> _Problem requirements_: Setting aside any pictures, reproduce the data exactly.

> _Supplied data_:
--------------------
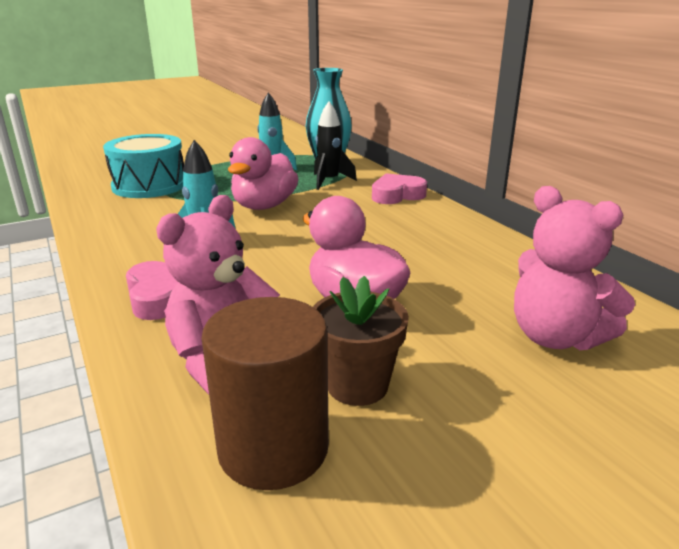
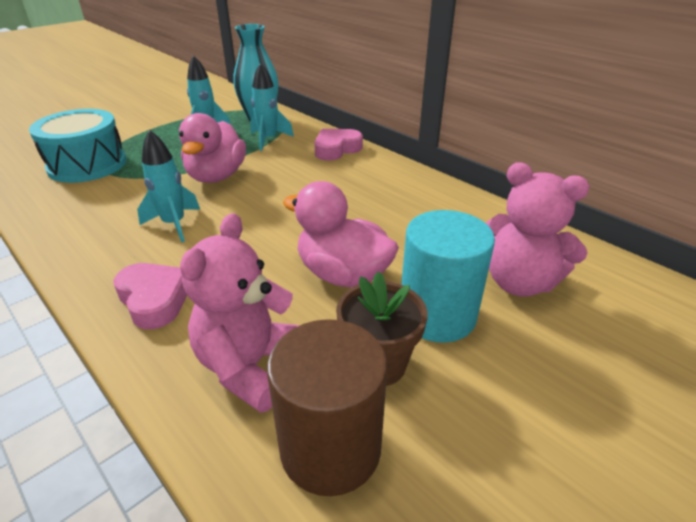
camera: 15 degrees left, 10 degrees up
(329, 181) = (268, 140): black rocket -> turquoise rocket
(443, 352) = (437, 315): none -> turquoise cylinder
--------------------
> _Exercise result_:
camera: 15 degrees left, 10 degrees up
(329, 181) = (268, 140): black rocket -> turquoise rocket
(443, 352) = (437, 315): none -> turquoise cylinder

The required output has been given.